BEGIN Supplied records

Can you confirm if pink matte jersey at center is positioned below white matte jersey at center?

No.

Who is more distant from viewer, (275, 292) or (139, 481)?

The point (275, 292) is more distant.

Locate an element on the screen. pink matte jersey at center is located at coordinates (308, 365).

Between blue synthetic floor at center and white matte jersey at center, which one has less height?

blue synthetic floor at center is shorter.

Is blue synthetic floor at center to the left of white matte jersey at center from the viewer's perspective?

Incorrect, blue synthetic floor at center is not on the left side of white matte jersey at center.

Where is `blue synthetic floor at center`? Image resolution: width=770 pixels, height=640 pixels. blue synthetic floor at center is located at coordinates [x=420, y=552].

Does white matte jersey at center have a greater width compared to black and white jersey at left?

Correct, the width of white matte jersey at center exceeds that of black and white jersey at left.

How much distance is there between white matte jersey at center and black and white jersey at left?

END Supplied records

__Exercise prompt__
Copy out all of the data above word for word, with every line unchanged.

__Exercise solution__
Can you confirm if pink matte jersey at center is positioned below white matte jersey at center?

No.

Who is more distant from viewer, (275, 292) or (139, 481)?

The point (275, 292) is more distant.

Locate an element on the screen. pink matte jersey at center is located at coordinates (308, 365).

Between blue synthetic floor at center and white matte jersey at center, which one has less height?

blue synthetic floor at center is shorter.

Is blue synthetic floor at center to the left of white matte jersey at center from the viewer's perspective?

Incorrect, blue synthetic floor at center is not on the left side of white matte jersey at center.

Where is `blue synthetic floor at center`? Image resolution: width=770 pixels, height=640 pixels. blue synthetic floor at center is located at coordinates [x=420, y=552].

Does white matte jersey at center have a greater width compared to black and white jersey at left?

Correct, the width of white matte jersey at center exceeds that of black and white jersey at left.

How much distance is there between white matte jersey at center and black and white jersey at left?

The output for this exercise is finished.